Edit tracking data:

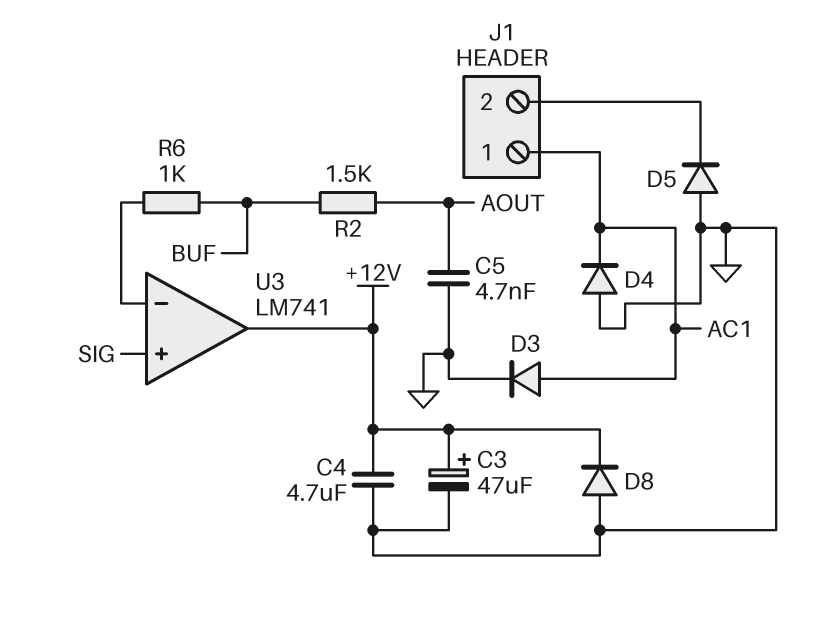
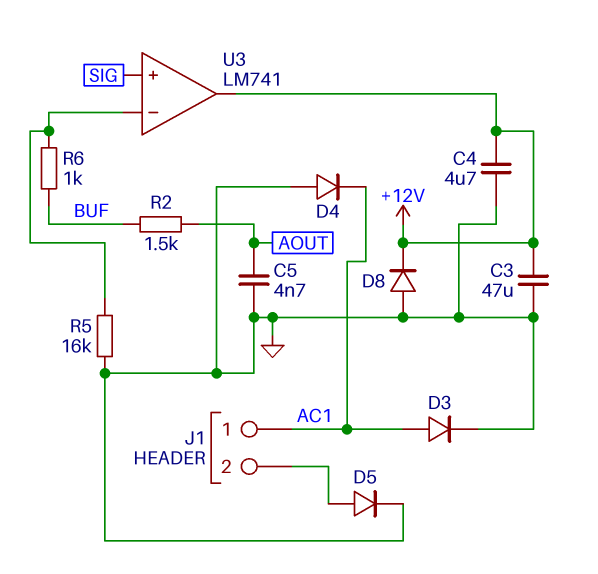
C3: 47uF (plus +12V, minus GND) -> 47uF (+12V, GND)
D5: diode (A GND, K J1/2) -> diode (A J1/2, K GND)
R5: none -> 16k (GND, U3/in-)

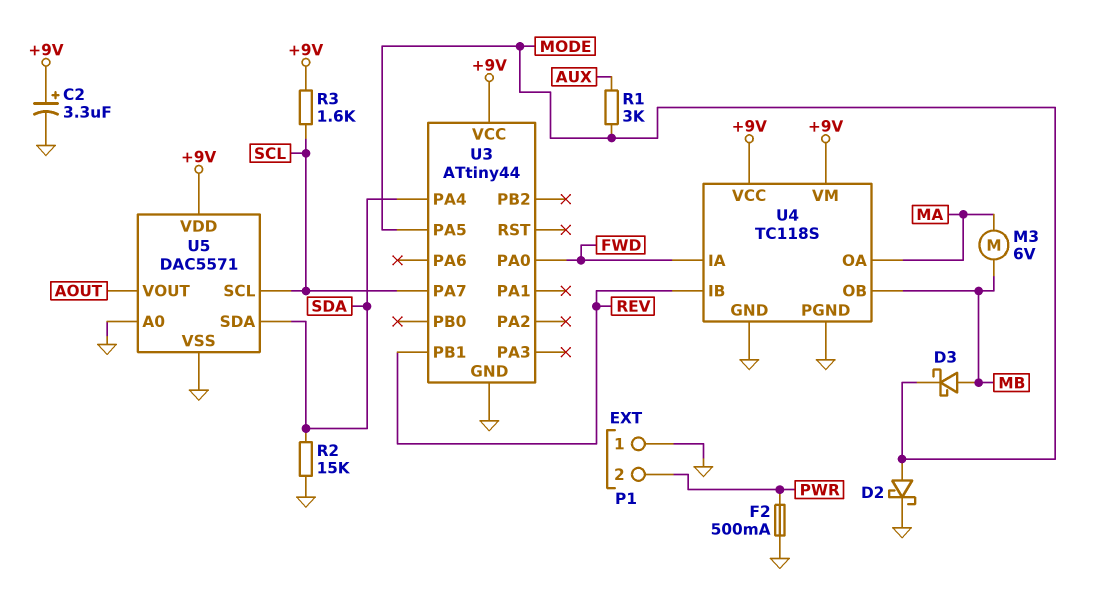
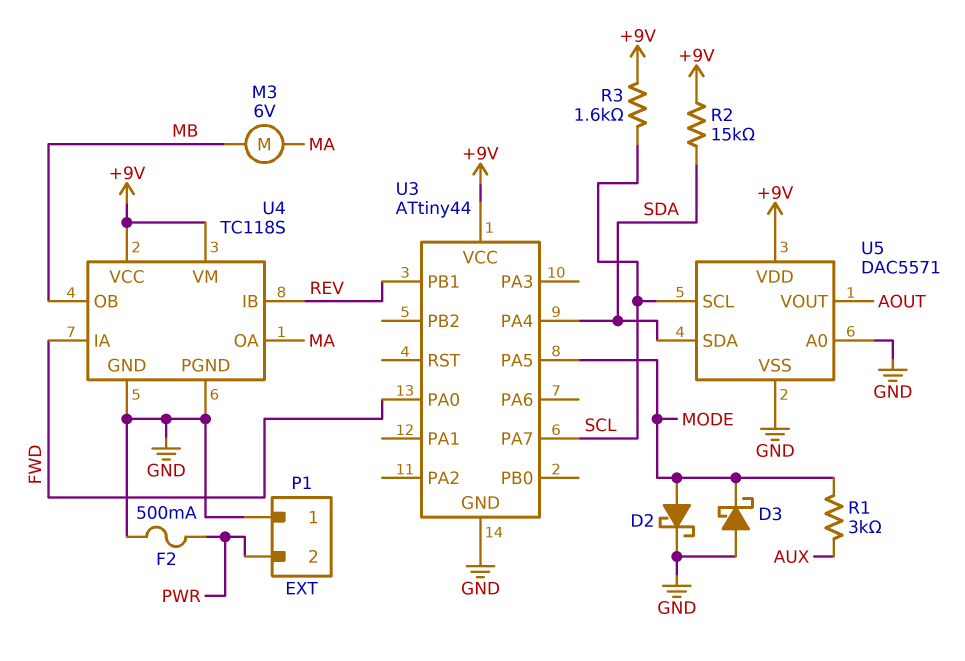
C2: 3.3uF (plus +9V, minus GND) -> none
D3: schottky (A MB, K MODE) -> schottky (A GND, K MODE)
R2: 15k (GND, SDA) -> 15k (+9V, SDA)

** Required action **
Nothing but the lines from the one holding "C2: 3.3uF (plus +9V, minus GND) -> none" to the end of the entries should be returned, each exactly as it stands.

** Solution to this task **
C2: 3.3uF (plus +9V, minus GND) -> none
D3: schottky (A MB, K MODE) -> schottky (A GND, K MODE)
R2: 15k (GND, SDA) -> 15k (+9V, SDA)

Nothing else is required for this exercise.